→ Supplied data
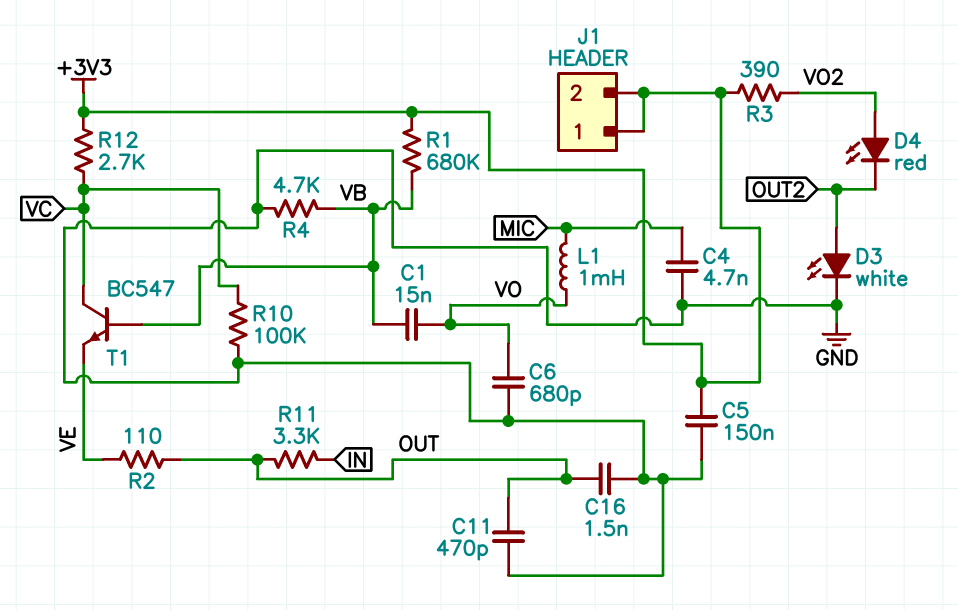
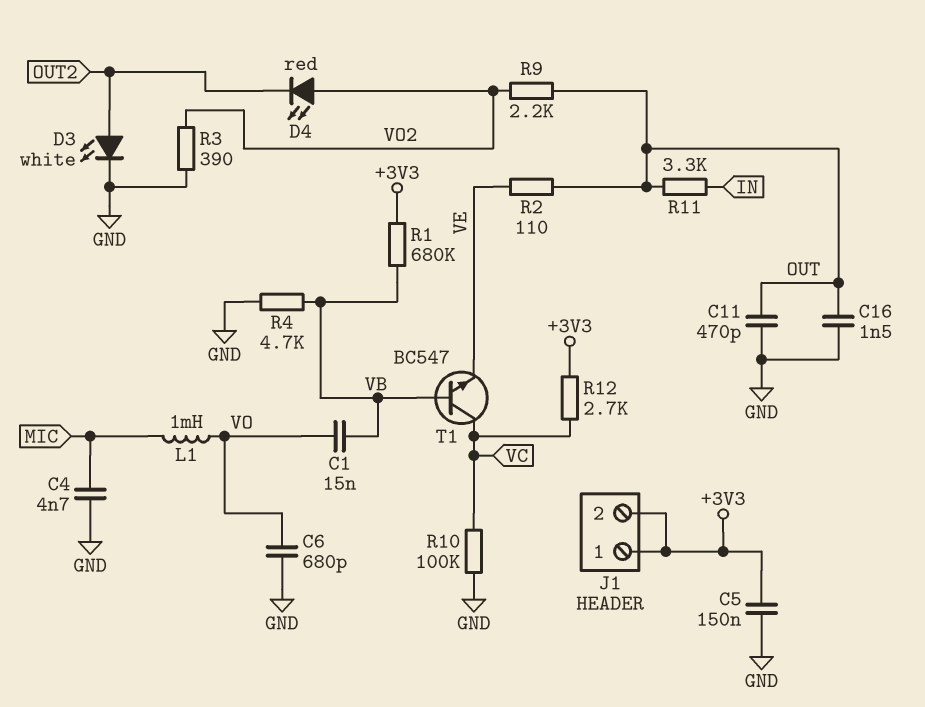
R3: 390 (+3V3, VO2) -> 390 (GND, VO2)
R9: none -> 2.2k (OUT, VO2)

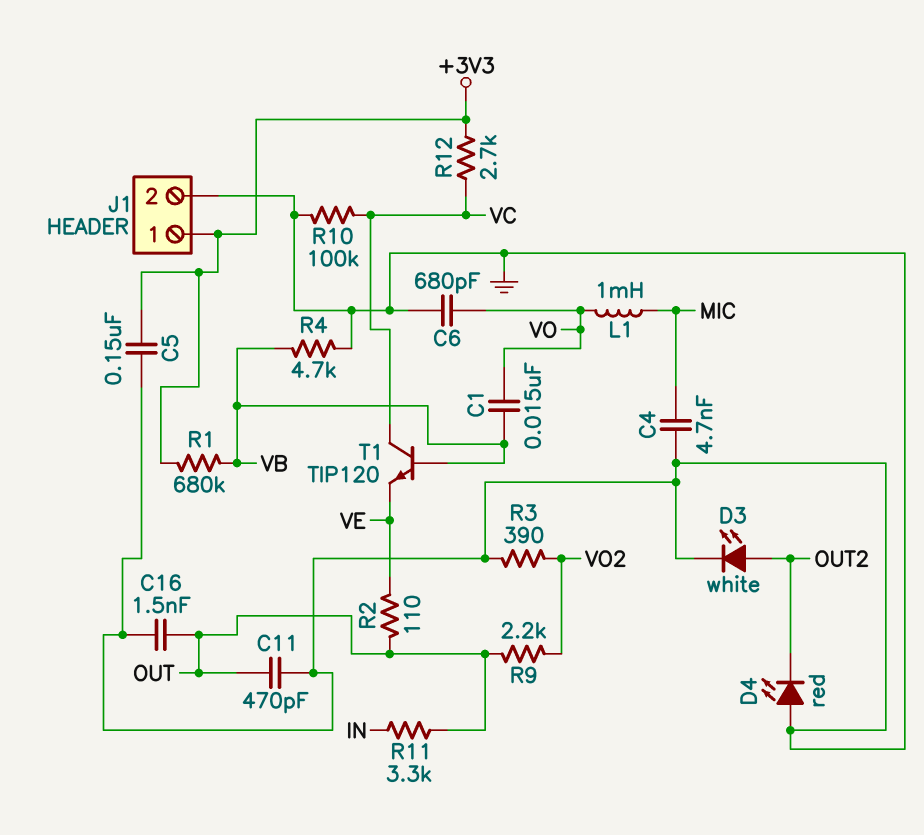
D4: LED red (A VO2, K OUT2) -> LED red (A GND, K OUT2)
J1 pin 2: +3V3 -> GND
T1: NPN BC547 (B VB, C VC, E VE) -> NPN TIP120 (B VB, C VC, E VE)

→ Problem details
What is needed is an exact copy of all the data, with no images in it.

→ Answer to this task
R3: 390 (+3V3, VO2) -> 390 (GND, VO2)
R9: none -> 2.2k (OUT, VO2)

D4: LED red (A VO2, K OUT2) -> LED red (A GND, K OUT2)
J1 pin 2: +3V3 -> GND
T1: NPN BC547 (B VB, C VC, E VE) -> NPN TIP120 (B VB, C VC, E VE)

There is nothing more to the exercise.